> [Task goal] All pictures are to be skipped; retype only the lines from the top of the entries through the line with "(252, 158) = (312, 177): white", both included.

Data extracted from a collection:
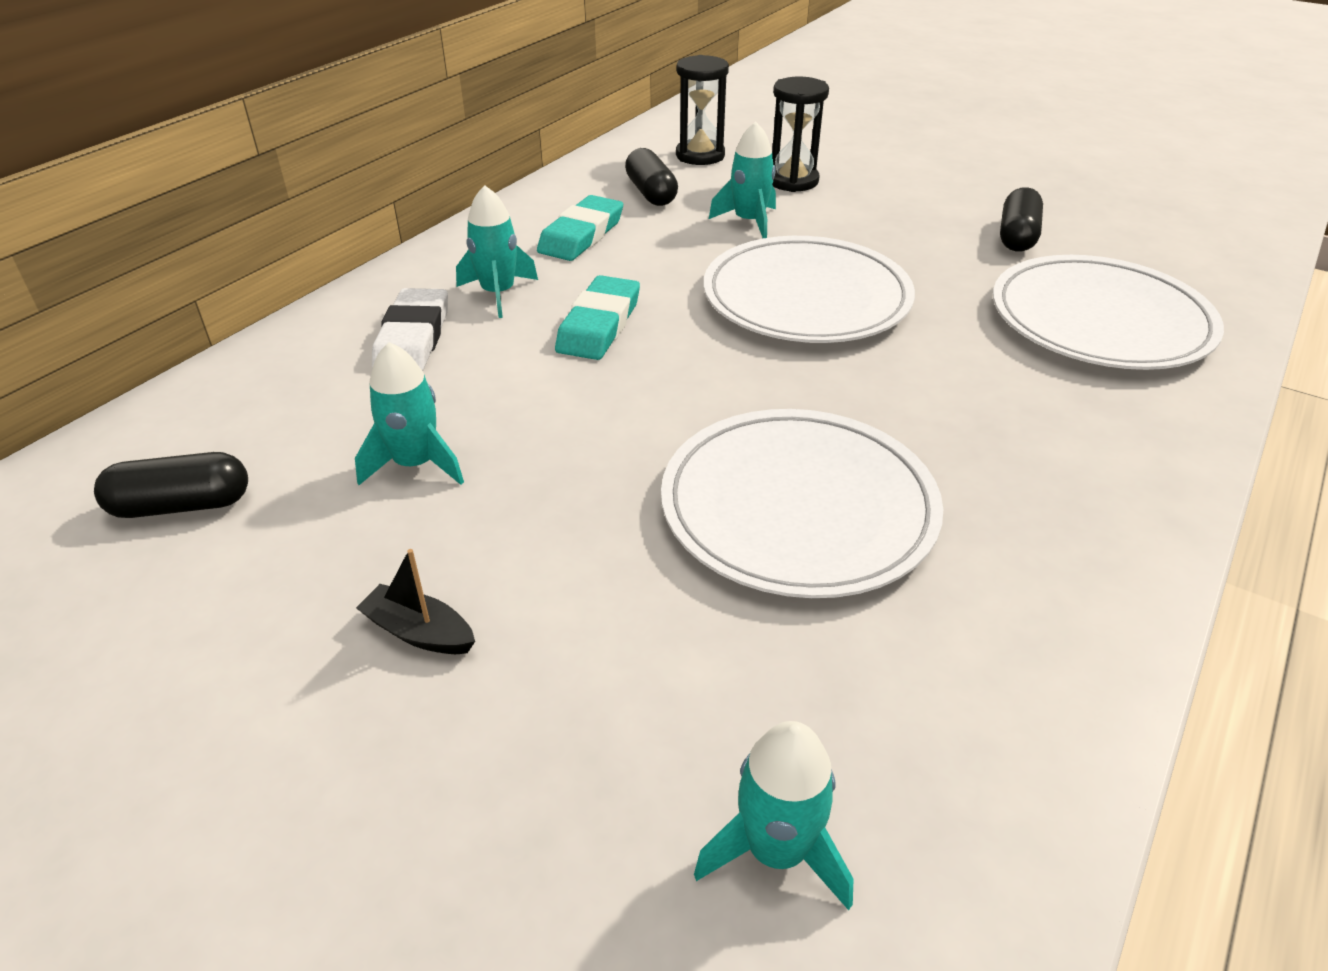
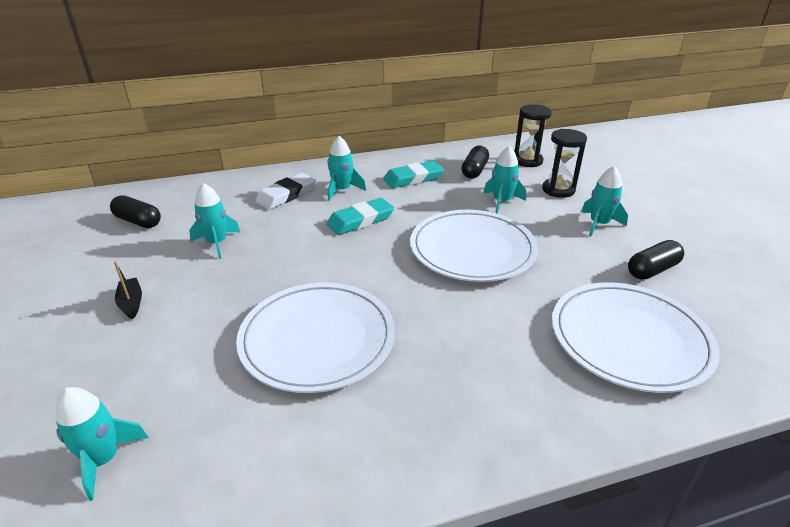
camera: 40 degrees right, 5 degrees down
(895, 206) = (599, 224): none -> turquoise rocket

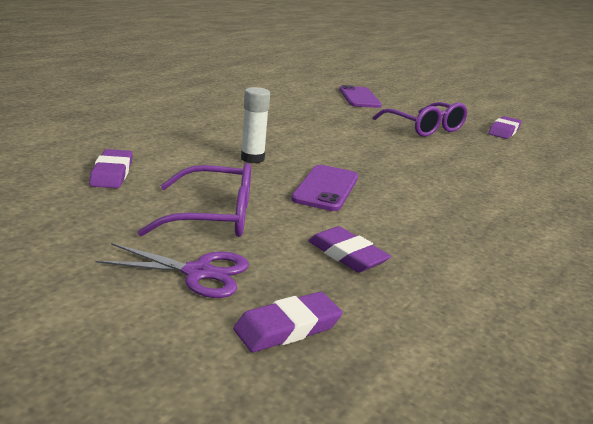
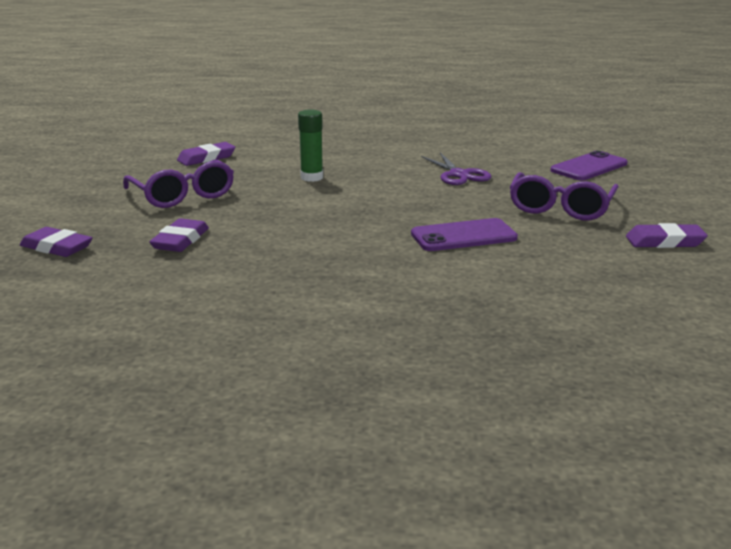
camera: 60 degrees right, 0 degrees up
(198, 273) = (97, 212): purple scissors -> purple scissors (459, 174)
(252, 158) = (312, 177): white glue stick -> green glue stick
(326, 188) = (296, 209): purple phone -> purple phone (463, 236)

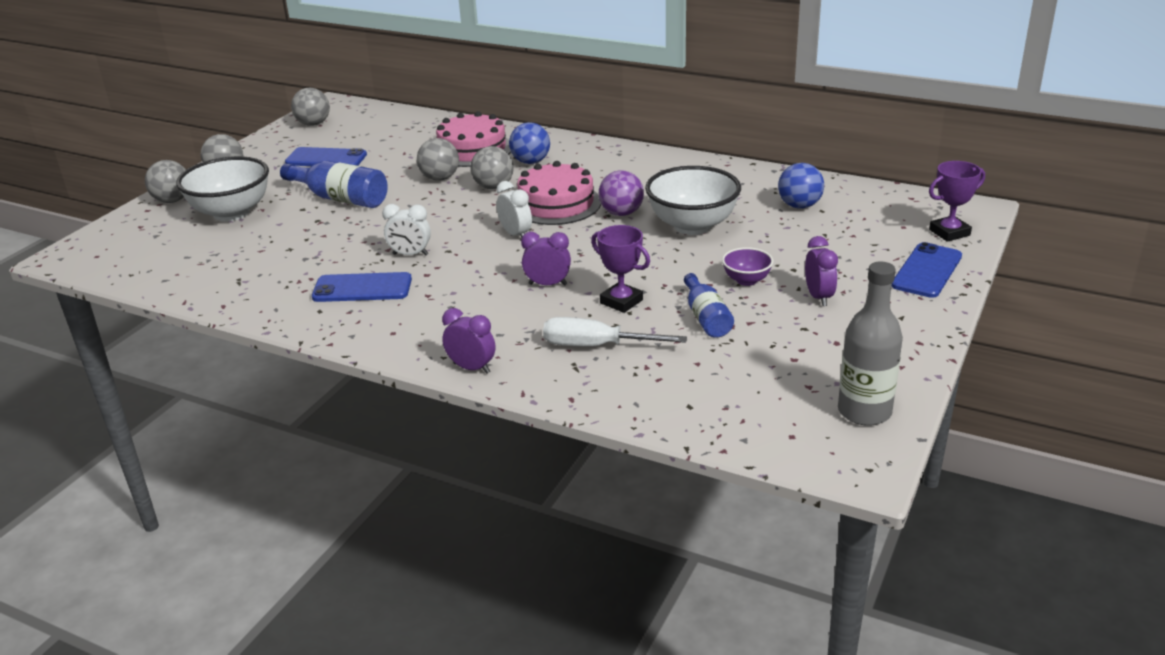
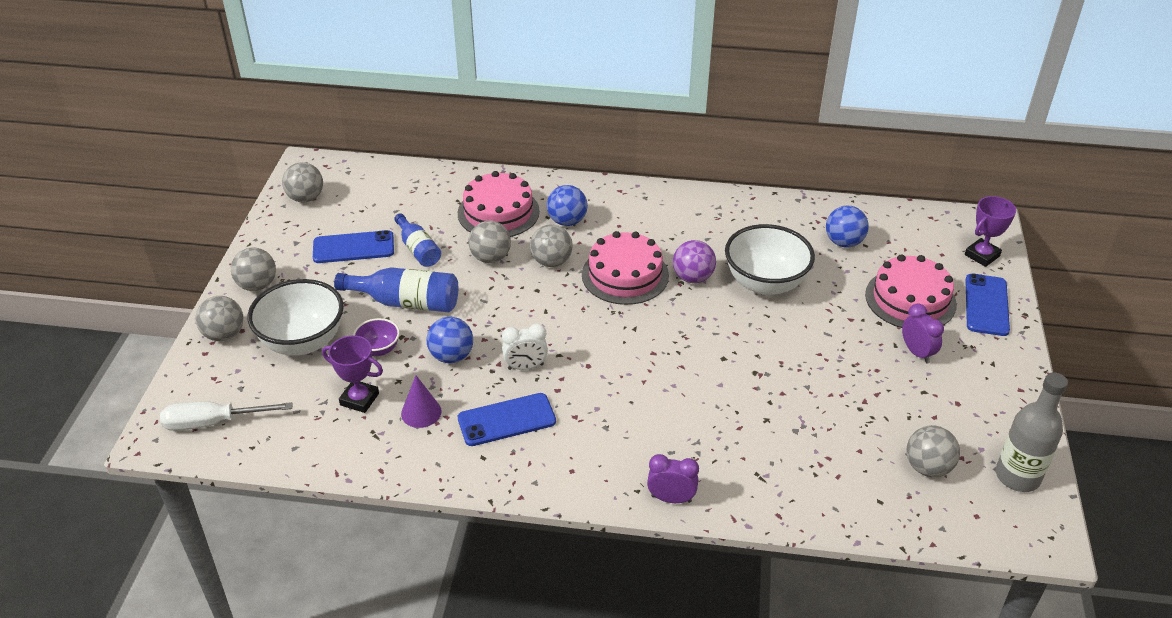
camera: 20 degrees left, 10 degrees up
(291, 272) = (421, 412): none -> purple cone
(350, 238) = (451, 356): none -> blue ball
(516, 234) = (611, 322): white clock -> none
(547, 284) = (678, 381): purple clock -> none
(596, 346) = (764, 449): white screwdriver -> white screwdriver (213, 423)
(621, 301) = (755, 390): purple trophy -> purple trophy (359, 399)
(706, 318) = (838, 395): blue bottle -> blue bottle (418, 249)
(746, 280) = (847, 343): purple bowl -> purple bowl (378, 349)
(763, 388) = (927, 467): none -> grey ball
(841, 256) = (910, 299): none -> pink cake

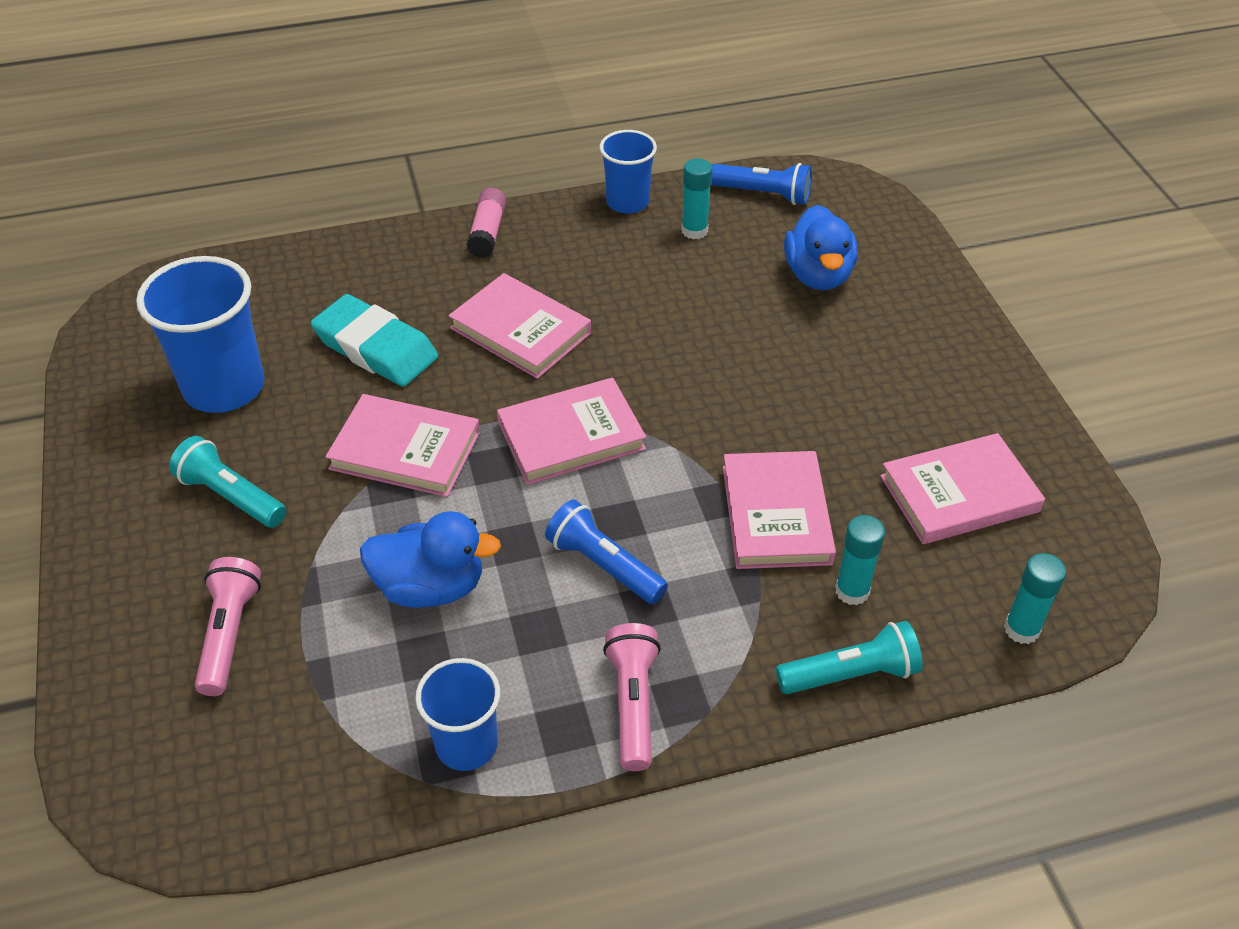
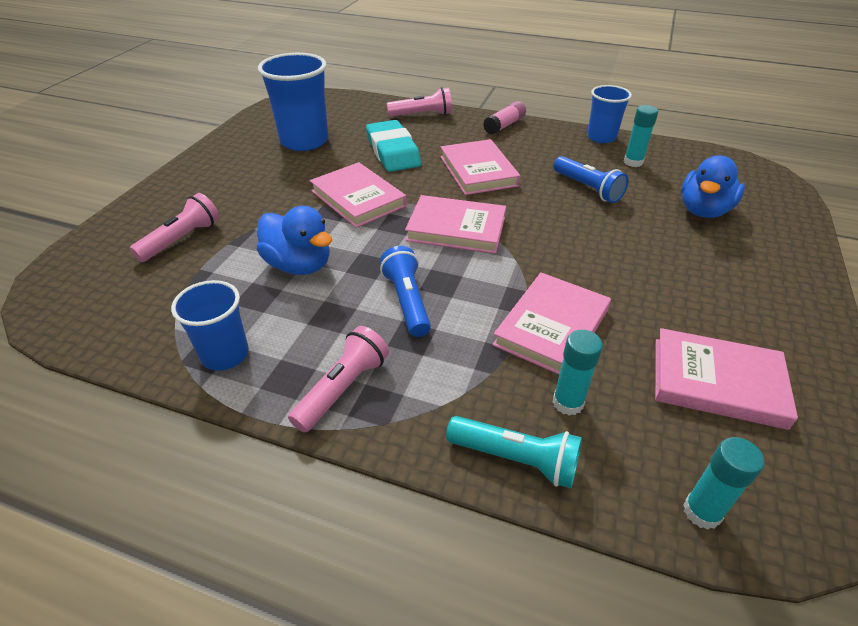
camera: 35 degrees right, 5 degrees down
(231, 496) = (255, 183): turquoise flashlight -> none
(354, 260) = (422, 115): none -> pink flashlight
(763, 194) = (698, 160): blue flashlight -> blue flashlight (587, 189)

> [Response]
camera: 40 degrees right, 5 degrees down
(895, 206) = (599, 224): none -> turquoise rocket

camera: 60 degrees right, 0 degrees up
(198, 273) = (97, 212): purple scissors -> purple scissors (459, 174)
(252, 158) = (312, 177): white glue stick -> green glue stick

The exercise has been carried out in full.